··· Data to examine ···

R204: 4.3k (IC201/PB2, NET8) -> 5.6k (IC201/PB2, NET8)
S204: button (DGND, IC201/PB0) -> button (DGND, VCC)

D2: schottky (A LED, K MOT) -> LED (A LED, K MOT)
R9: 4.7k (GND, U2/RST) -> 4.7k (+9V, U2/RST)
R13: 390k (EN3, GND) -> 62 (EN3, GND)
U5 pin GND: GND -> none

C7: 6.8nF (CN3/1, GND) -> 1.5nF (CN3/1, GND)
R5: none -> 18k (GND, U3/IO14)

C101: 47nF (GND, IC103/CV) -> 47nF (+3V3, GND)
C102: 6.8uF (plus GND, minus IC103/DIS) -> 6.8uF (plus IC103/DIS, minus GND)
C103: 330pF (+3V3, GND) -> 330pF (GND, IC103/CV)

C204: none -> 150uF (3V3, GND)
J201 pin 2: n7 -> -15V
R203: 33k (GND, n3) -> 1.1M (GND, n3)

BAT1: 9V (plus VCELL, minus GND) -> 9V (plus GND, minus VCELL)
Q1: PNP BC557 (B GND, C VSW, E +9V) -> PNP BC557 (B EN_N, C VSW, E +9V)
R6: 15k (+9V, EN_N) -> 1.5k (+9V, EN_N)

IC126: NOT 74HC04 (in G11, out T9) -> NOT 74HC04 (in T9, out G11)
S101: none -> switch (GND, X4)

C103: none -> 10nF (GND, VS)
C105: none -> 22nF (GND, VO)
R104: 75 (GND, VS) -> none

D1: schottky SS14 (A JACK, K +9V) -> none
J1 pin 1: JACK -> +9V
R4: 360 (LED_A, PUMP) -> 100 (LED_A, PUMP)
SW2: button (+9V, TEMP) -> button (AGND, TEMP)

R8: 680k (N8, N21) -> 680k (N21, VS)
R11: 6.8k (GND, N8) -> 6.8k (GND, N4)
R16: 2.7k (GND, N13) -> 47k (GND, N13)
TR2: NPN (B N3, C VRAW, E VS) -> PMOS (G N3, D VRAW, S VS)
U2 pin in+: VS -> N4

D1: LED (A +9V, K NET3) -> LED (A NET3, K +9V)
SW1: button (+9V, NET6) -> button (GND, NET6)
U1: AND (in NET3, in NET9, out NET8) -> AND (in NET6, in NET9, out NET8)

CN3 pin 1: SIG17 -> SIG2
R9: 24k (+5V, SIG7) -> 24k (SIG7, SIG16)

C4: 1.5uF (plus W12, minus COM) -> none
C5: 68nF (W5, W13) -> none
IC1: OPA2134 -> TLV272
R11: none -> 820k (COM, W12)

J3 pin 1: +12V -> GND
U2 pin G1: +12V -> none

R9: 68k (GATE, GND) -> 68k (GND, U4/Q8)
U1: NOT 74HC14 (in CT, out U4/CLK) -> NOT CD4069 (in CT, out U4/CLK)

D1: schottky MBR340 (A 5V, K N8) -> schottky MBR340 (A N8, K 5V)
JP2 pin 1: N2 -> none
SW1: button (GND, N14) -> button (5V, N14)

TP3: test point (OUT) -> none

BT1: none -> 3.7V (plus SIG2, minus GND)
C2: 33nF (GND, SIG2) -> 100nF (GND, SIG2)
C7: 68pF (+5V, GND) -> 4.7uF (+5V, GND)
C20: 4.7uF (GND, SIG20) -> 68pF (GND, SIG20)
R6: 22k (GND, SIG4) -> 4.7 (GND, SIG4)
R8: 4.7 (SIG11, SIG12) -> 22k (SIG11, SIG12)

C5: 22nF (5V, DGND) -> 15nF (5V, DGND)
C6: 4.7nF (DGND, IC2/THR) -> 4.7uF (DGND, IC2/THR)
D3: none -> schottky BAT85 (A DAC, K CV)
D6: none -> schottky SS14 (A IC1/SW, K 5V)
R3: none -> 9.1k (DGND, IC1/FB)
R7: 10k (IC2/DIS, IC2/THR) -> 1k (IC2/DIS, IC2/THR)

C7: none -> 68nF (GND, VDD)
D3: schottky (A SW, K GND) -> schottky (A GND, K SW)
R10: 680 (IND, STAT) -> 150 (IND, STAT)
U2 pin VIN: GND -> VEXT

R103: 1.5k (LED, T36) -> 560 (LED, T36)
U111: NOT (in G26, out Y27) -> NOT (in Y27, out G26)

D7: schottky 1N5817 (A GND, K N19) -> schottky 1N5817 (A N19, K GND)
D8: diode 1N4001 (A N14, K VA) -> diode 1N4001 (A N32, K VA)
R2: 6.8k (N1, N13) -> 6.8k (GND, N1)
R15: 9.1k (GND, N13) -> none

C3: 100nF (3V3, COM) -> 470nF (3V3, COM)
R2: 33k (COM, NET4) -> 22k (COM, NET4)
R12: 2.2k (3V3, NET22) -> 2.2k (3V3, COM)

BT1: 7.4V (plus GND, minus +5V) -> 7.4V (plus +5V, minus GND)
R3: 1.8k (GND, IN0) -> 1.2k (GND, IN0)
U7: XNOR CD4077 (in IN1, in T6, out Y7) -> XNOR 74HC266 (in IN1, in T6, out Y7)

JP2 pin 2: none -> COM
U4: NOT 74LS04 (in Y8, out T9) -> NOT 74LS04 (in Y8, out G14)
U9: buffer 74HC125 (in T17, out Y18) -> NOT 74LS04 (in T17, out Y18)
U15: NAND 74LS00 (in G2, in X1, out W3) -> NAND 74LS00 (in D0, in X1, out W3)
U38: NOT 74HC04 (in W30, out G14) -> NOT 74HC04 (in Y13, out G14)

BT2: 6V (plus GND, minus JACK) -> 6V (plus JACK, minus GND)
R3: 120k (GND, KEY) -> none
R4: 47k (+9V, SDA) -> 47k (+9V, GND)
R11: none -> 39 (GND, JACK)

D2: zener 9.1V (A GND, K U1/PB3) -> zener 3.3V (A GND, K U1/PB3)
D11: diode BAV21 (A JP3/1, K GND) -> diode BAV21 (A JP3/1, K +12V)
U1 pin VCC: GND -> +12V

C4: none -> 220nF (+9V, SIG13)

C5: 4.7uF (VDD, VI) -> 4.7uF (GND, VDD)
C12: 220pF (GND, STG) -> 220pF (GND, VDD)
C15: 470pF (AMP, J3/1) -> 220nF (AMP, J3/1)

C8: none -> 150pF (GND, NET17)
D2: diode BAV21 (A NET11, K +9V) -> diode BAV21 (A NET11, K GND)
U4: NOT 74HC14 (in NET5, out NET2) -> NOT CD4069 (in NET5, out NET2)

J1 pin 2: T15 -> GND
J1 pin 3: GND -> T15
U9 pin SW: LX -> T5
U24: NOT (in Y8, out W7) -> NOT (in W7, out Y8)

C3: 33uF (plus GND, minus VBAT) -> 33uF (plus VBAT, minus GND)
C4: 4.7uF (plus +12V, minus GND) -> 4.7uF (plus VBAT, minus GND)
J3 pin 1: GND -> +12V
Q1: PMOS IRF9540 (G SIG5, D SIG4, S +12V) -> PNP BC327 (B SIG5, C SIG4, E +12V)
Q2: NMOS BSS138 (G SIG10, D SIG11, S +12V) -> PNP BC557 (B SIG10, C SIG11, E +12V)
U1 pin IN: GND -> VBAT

···

> _Work item_
None of the lines above may be skipped. Transcribe each one exactly.

> _Result of this task_
R204: 4.3k (IC201/PB2, NET8) -> 5.6k (IC201/PB2, NET8)
S204: button (DGND, IC201/PB0) -> button (DGND, VCC)

D2: schottky (A LED, K MOT) -> LED (A LED, K MOT)
R9: 4.7k (GND, U2/RST) -> 4.7k (+9V, U2/RST)
R13: 390k (EN3, GND) -> 62 (EN3, GND)
U5 pin GND: GND -> none

C7: 6.8nF (CN3/1, GND) -> 1.5nF (CN3/1, GND)
R5: none -> 18k (GND, U3/IO14)

C101: 47nF (GND, IC103/CV) -> 47nF (+3V3, GND)
C102: 6.8uF (plus GND, minus IC103/DIS) -> 6.8uF (plus IC103/DIS, minus GND)
C103: 330pF (+3V3, GND) -> 330pF (GND, IC103/CV)

C204: none -> 150uF (3V3, GND)
J201 pin 2: n7 -> -15V
R203: 33k (GND, n3) -> 1.1M (GND, n3)

BAT1: 9V (plus VCELL, minus GND) -> 9V (plus GND, minus VCELL)
Q1: PNP BC557 (B GND, C VSW, E +9V) -> PNP BC557 (B EN_N, C VSW, E +9V)
R6: 15k (+9V, EN_N) -> 1.5k (+9V, EN_N)

IC126: NOT 74HC04 (in G11, out T9) -> NOT 74HC04 (in T9, out G11)
S101: none -> switch (GND, X4)

C103: none -> 10nF (GND, VS)
C105: none -> 22nF (GND, VO)
R104: 75 (GND, VS) -> none

D1: schottky SS14 (A JACK, K +9V) -> none
J1 pin 1: JACK -> +9V
R4: 360 (LED_A, PUMP) -> 100 (LED_A, PUMP)
SW2: button (+9V, TEMP) -> button (AGND, TEMP)

R8: 680k (N8, N21) -> 680k (N21, VS)
R11: 6.8k (GND, N8) -> 6.8k (GND, N4)
R16: 2.7k (GND, N13) -> 47k (GND, N13)
TR2: NPN (B N3, C VRAW, E VS) -> PMOS (G N3, D VRAW, S VS)
U2 pin in+: VS -> N4

D1: LED (A +9V, K NET3) -> LED (A NET3, K +9V)
SW1: button (+9V, NET6) -> button (GND, NET6)
U1: AND (in NET3, in NET9, out NET8) -> AND (in NET6, in NET9, out NET8)

CN3 pin 1: SIG17 -> SIG2
R9: 24k (+5V, SIG7) -> 24k (SIG7, SIG16)

C4: 1.5uF (plus W12, minus COM) -> none
C5: 68nF (W5, W13) -> none
IC1: OPA2134 -> TLV272
R11: none -> 820k (COM, W12)

J3 pin 1: +12V -> GND
U2 pin G1: +12V -> none

R9: 68k (GATE, GND) -> 68k (GND, U4/Q8)
U1: NOT 74HC14 (in CT, out U4/CLK) -> NOT CD4069 (in CT, out U4/CLK)

D1: schottky MBR340 (A 5V, K N8) -> schottky MBR340 (A N8, K 5V)
JP2 pin 1: N2 -> none
SW1: button (GND, N14) -> button (5V, N14)

TP3: test point (OUT) -> none

BT1: none -> 3.7V (plus SIG2, minus GND)
C2: 33nF (GND, SIG2) -> 100nF (GND, SIG2)
C7: 68pF (+5V, GND) -> 4.7uF (+5V, GND)
C20: 4.7uF (GND, SIG20) -> 68pF (GND, SIG20)
R6: 22k (GND, SIG4) -> 4.7 (GND, SIG4)
R8: 4.7 (SIG11, SIG12) -> 22k (SIG11, SIG12)

C5: 22nF (5V, DGND) -> 15nF (5V, DGND)
C6: 4.7nF (DGND, IC2/THR) -> 4.7uF (DGND, IC2/THR)
D3: none -> schottky BAT85 (A DAC, K CV)
D6: none -> schottky SS14 (A IC1/SW, K 5V)
R3: none -> 9.1k (DGND, IC1/FB)
R7: 10k (IC2/DIS, IC2/THR) -> 1k (IC2/DIS, IC2/THR)

C7: none -> 68nF (GND, VDD)
D3: schottky (A SW, K GND) -> schottky (A GND, K SW)
R10: 680 (IND, STAT) -> 150 (IND, STAT)
U2 pin VIN: GND -> VEXT

R103: 1.5k (LED, T36) -> 560 (LED, T36)
U111: NOT (in G26, out Y27) -> NOT (in Y27, out G26)

D7: schottky 1N5817 (A GND, K N19) -> schottky 1N5817 (A N19, K GND)
D8: diode 1N4001 (A N14, K VA) -> diode 1N4001 (A N32, K VA)
R2: 6.8k (N1, N13) -> 6.8k (GND, N1)
R15: 9.1k (GND, N13) -> none

C3: 100nF (3V3, COM) -> 470nF (3V3, COM)
R2: 33k (COM, NET4) -> 22k (COM, NET4)
R12: 2.2k (3V3, NET22) -> 2.2k (3V3, COM)

BT1: 7.4V (plus GND, minus +5V) -> 7.4V (plus +5V, minus GND)
R3: 1.8k (GND, IN0) -> 1.2k (GND, IN0)
U7: XNOR CD4077 (in IN1, in T6, out Y7) -> XNOR 74HC266 (in IN1, in T6, out Y7)

JP2 pin 2: none -> COM
U4: NOT 74LS04 (in Y8, out T9) -> NOT 74LS04 (in Y8, out G14)
U9: buffer 74HC125 (in T17, out Y18) -> NOT 74LS04 (in T17, out Y18)
U15: NAND 74LS00 (in G2, in X1, out W3) -> NAND 74LS00 (in D0, in X1, out W3)
U38: NOT 74HC04 (in W30, out G14) -> NOT 74HC04 (in Y13, out G14)

BT2: 6V (plus GND, minus JACK) -> 6V (plus JACK, minus GND)
R3: 120k (GND, KEY) -> none
R4: 47k (+9V, SDA) -> 47k (+9V, GND)
R11: none -> 39 (GND, JACK)

D2: zener 9.1V (A GND, K U1/PB3) -> zener 3.3V (A GND, K U1/PB3)
D11: diode BAV21 (A JP3/1, K GND) -> diode BAV21 (A JP3/1, K +12V)
U1 pin VCC: GND -> +12V

C4: none -> 220nF (+9V, SIG13)

C5: 4.7uF (VDD, VI) -> 4.7uF (GND, VDD)
C12: 220pF (GND, STG) -> 220pF (GND, VDD)
C15: 470pF (AMP, J3/1) -> 220nF (AMP, J3/1)

C8: none -> 150pF (GND, NET17)
D2: diode BAV21 (A NET11, K +9V) -> diode BAV21 (A NET11, K GND)
U4: NOT 74HC14 (in NET5, out NET2) -> NOT CD4069 (in NET5, out NET2)

J1 pin 2: T15 -> GND
J1 pin 3: GND -> T15
U9 pin SW: LX -> T5
U24: NOT (in Y8, out W7) -> NOT (in W7, out Y8)

C3: 33uF (plus GND, minus VBAT) -> 33uF (plus VBAT, minus GND)
C4: 4.7uF (plus +12V, minus GND) -> 4.7uF (plus VBAT, minus GND)
J3 pin 1: GND -> +12V
Q1: PMOS IRF9540 (G SIG5, D SIG4, S +12V) -> PNP BC327 (B SIG5, C SIG4, E +12V)
Q2: NMOS BSS138 (G SIG10, D SIG11, S +12V) -> PNP BC557 (B SIG10, C SIG11, E +12V)
U1 pin IN: GND -> VBAT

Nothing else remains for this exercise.